┌─ Dataset records

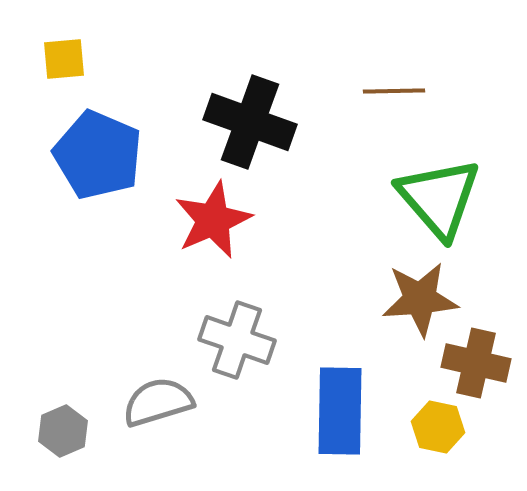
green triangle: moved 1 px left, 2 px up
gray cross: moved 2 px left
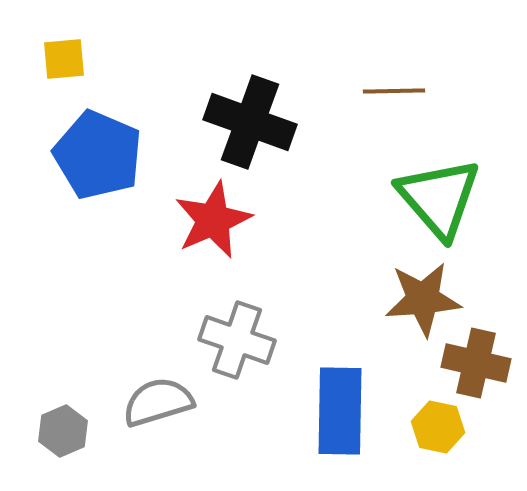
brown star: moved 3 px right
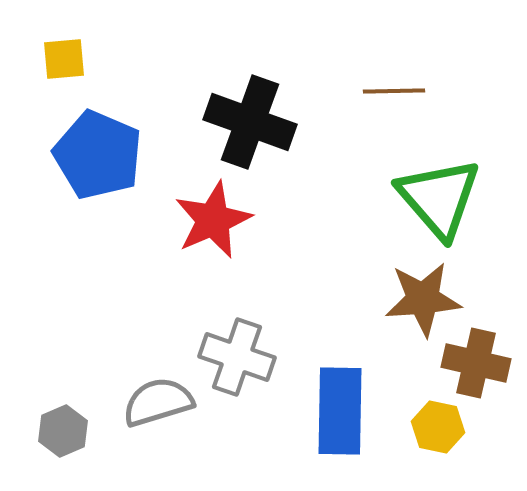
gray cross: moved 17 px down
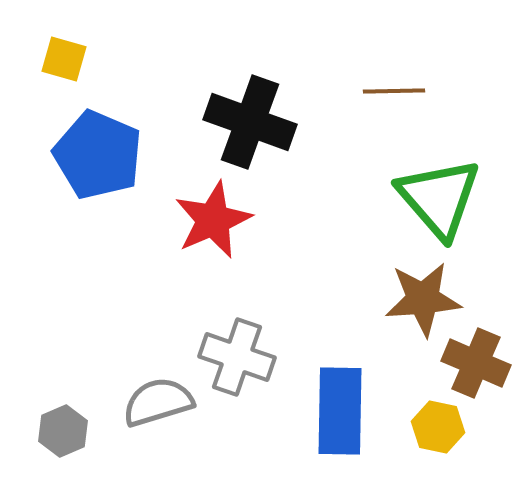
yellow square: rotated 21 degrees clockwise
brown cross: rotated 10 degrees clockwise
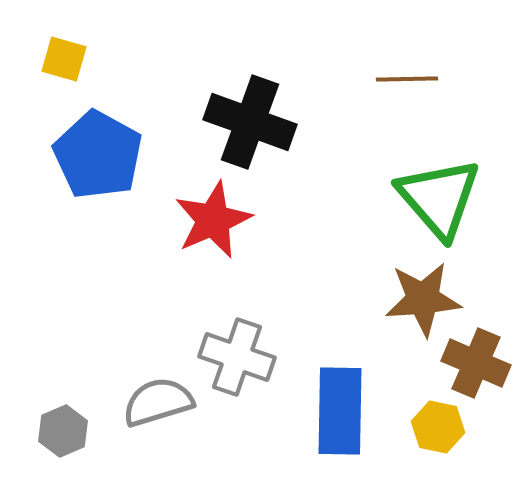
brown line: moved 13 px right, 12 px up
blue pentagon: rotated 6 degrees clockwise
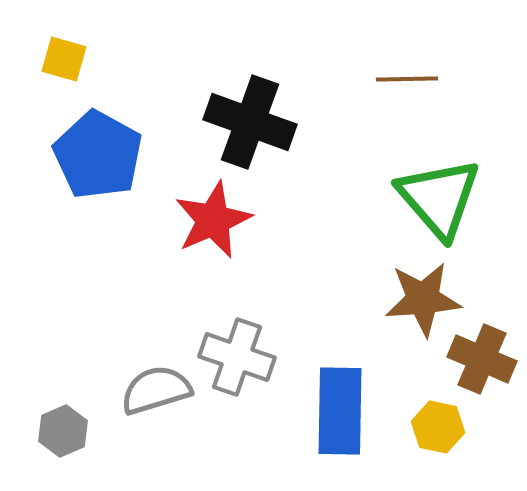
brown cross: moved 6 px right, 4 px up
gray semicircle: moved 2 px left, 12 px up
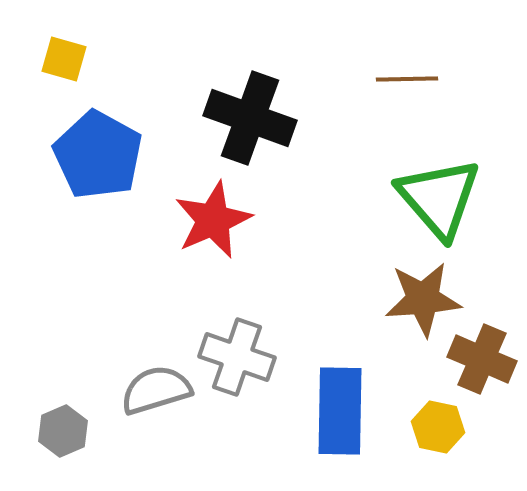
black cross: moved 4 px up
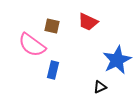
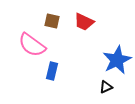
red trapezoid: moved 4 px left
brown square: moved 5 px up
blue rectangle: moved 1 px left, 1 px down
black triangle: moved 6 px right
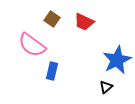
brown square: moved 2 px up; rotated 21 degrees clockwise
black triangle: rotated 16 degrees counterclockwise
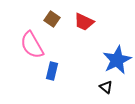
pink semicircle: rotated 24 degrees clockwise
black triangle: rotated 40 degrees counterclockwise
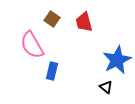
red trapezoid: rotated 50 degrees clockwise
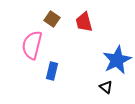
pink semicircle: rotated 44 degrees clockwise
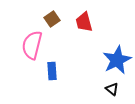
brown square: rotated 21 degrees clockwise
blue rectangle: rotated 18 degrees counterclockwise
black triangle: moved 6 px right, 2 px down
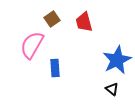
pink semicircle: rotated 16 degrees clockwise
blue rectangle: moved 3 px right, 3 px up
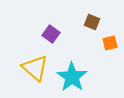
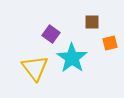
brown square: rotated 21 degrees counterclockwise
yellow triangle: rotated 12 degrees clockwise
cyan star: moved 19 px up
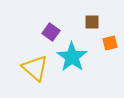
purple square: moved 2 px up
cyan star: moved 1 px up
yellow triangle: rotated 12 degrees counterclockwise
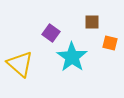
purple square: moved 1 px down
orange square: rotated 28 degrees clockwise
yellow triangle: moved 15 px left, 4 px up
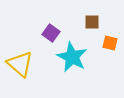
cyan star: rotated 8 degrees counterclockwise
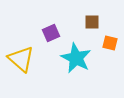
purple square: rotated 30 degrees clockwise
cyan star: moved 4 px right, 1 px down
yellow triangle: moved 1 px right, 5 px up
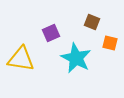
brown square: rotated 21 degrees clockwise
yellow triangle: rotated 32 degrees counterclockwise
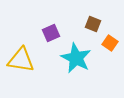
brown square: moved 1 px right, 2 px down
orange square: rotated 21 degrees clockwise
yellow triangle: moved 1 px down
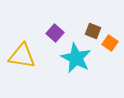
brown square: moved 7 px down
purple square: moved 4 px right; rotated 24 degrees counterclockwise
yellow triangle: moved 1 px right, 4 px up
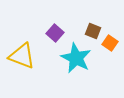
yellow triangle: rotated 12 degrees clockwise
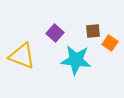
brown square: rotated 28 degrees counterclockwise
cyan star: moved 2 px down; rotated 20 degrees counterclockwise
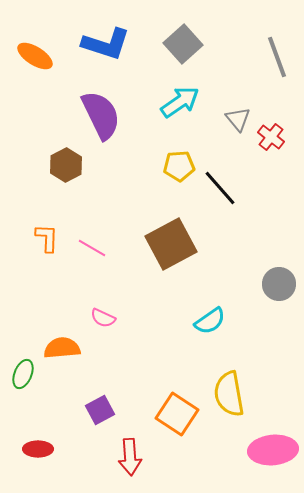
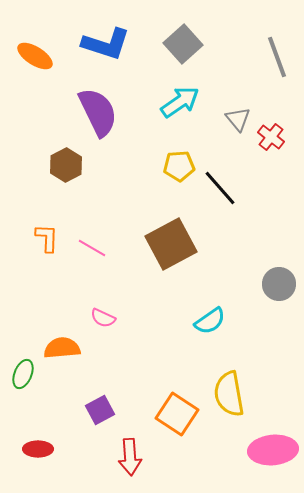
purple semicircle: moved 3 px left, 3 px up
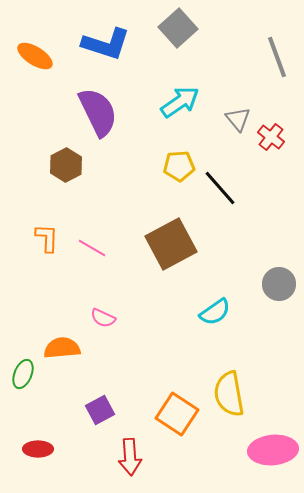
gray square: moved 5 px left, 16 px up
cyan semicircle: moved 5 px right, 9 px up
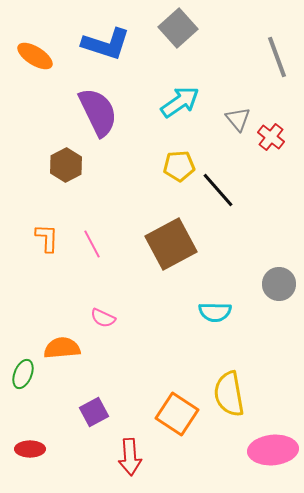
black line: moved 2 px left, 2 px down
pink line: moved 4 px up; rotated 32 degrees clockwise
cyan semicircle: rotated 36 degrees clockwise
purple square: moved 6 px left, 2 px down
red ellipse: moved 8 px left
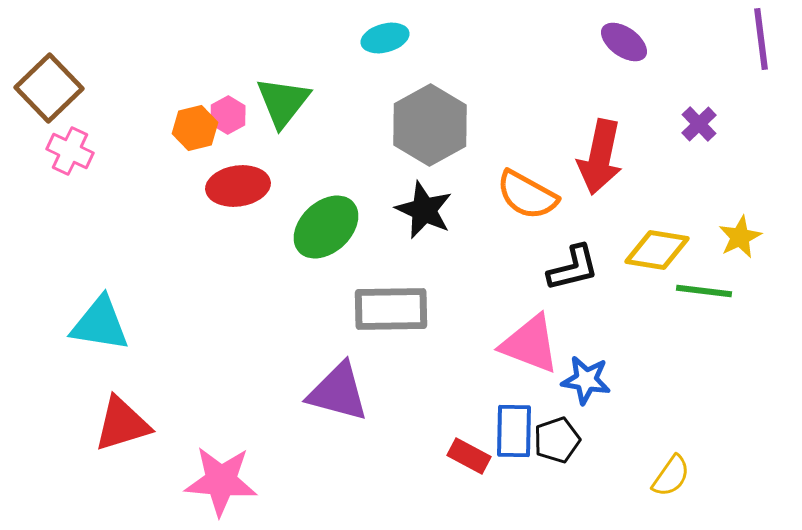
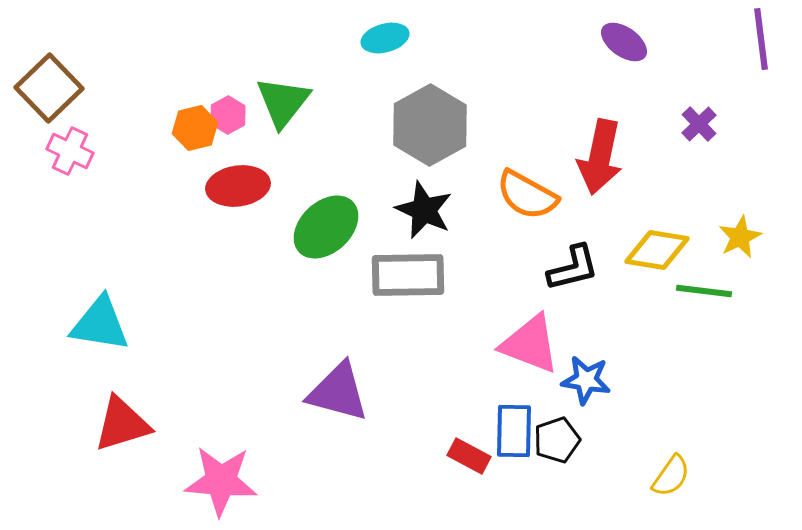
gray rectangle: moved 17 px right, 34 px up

└─

Render every line of the listing above as a numbered list, skipping blank lines and leaving out the picture markers.

◆ **Full response**:
1. green triangle: moved 1 px left, 2 px up
2. gray cross: moved 2 px left
3. brown star: moved 3 px right
4. gray cross: moved 17 px down
5. yellow square: rotated 21 degrees clockwise
6. brown cross: rotated 10 degrees clockwise
7. brown line: moved 13 px right, 12 px up
8. blue pentagon: rotated 6 degrees clockwise
9. brown cross: moved 6 px right, 4 px up
10. gray semicircle: moved 2 px left, 12 px up
11. black cross: moved 4 px up
12. red trapezoid: moved 4 px left
13. brown square: moved 5 px up
14. blue rectangle: moved 1 px left, 1 px down
15. black triangle: moved 6 px right
16. brown square: moved 2 px up; rotated 21 degrees clockwise
17. black triangle: rotated 16 degrees counterclockwise
18. pink semicircle: rotated 24 degrees clockwise
19. black triangle: rotated 40 degrees counterclockwise
20. red trapezoid: rotated 50 degrees clockwise
21. pink semicircle: rotated 44 degrees clockwise
22. brown square: rotated 21 degrees clockwise
23. blue rectangle: rotated 18 degrees counterclockwise
24. black triangle: moved 6 px right, 2 px down
25. pink semicircle: rotated 16 degrees clockwise
26. blue rectangle: moved 3 px right, 3 px up
27. brown square: rotated 21 degrees counterclockwise
28. yellow triangle: rotated 12 degrees clockwise
29. cyan star: moved 19 px up
30. purple square: moved 2 px up
31. cyan star: moved 1 px up
32. yellow triangle: rotated 12 degrees counterclockwise
33. purple square: moved 1 px down
34. orange square: rotated 28 degrees clockwise
35. yellow triangle: moved 15 px left, 4 px up
36. cyan star: rotated 8 degrees counterclockwise
37. purple square: rotated 30 degrees clockwise
38. cyan star: moved 4 px right, 1 px down
39. yellow triangle: moved 1 px right, 5 px up
40. brown square: rotated 21 degrees clockwise
41. yellow triangle: rotated 32 degrees counterclockwise
42. brown square: moved 1 px right, 2 px down
43. orange square: rotated 21 degrees clockwise
44. yellow triangle: moved 1 px down
45. brown square: moved 7 px down
46. purple square: moved 4 px right; rotated 24 degrees counterclockwise
47. yellow triangle: moved 1 px right, 4 px up
48. yellow triangle: rotated 12 degrees clockwise
49. brown square: rotated 28 degrees counterclockwise
50. cyan star: moved 2 px down; rotated 20 degrees counterclockwise
51. purple semicircle: moved 3 px left, 3 px up
52. gray square: moved 5 px left, 16 px up
53. cyan semicircle: moved 5 px right, 9 px up
54. black line: moved 2 px left, 2 px down
55. pink line: moved 4 px up; rotated 32 degrees clockwise
56. cyan semicircle: rotated 36 degrees clockwise
57. purple square: moved 6 px left, 2 px down
58. red ellipse: moved 8 px left
59. gray rectangle: moved 17 px right, 34 px up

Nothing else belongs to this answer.